- Exercise description
In the entries that follow, the first line to write out is the one containing "green brick K16 level 2 -> none", and the last is the one containing "lime brick N4:N7". Reproduce that stretch exactly, with nothing before or after it.

- Data for this exercise
┄┄┄┄┄┄
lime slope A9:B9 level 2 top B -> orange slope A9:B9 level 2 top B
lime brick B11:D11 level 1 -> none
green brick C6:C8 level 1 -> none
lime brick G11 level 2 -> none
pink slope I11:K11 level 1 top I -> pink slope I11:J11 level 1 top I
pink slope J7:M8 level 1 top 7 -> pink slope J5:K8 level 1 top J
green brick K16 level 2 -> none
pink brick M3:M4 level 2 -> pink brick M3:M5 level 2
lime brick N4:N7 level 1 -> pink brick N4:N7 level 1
┄┄┄┄┄┄
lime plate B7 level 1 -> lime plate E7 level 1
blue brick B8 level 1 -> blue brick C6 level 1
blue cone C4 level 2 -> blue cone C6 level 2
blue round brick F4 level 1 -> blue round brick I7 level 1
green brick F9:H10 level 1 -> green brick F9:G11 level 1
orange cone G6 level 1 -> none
┄┄┄┄┄┄
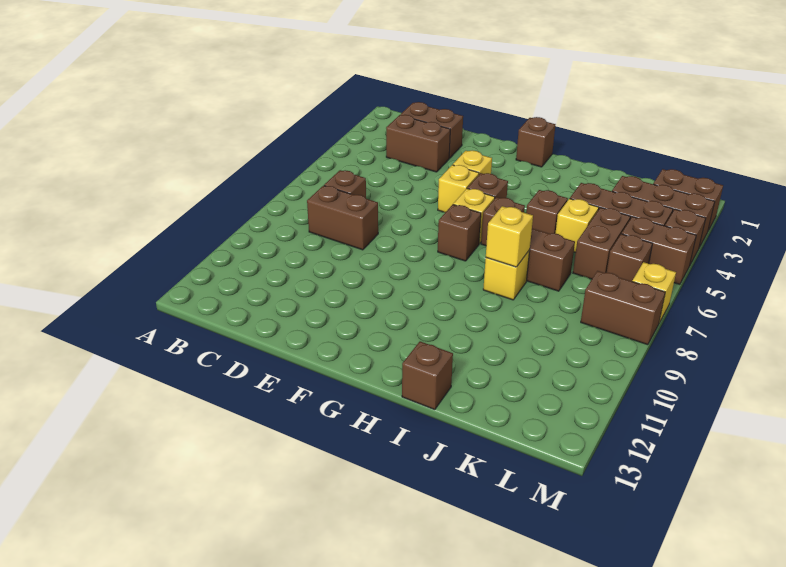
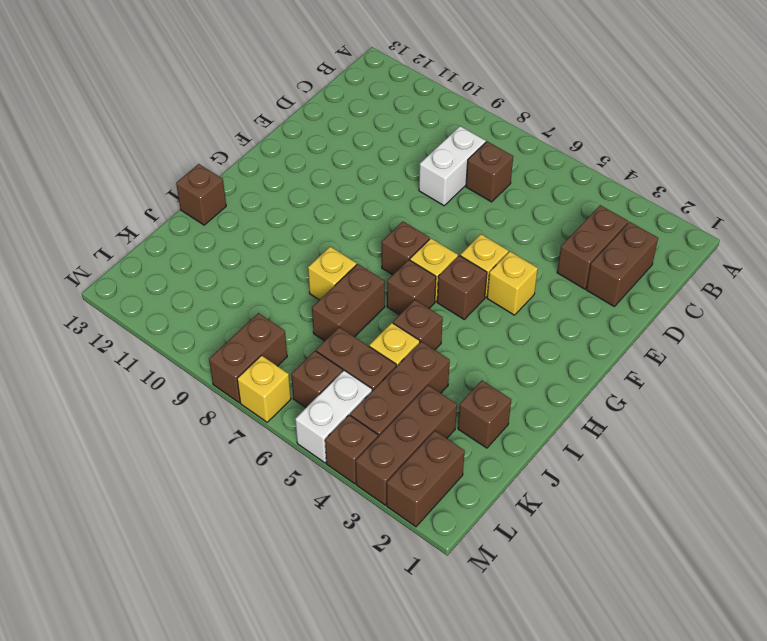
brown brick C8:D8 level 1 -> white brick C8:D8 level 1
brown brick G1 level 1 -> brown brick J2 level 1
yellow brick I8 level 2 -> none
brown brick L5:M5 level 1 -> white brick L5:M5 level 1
┄┄┄┄┄┄
- Answer space
green brick K16 level 2 -> none
pink brick M3:M4 level 2 -> pink brick M3:M5 level 2
lime brick N4:N7 level 1 -> pink brick N4:N7 level 1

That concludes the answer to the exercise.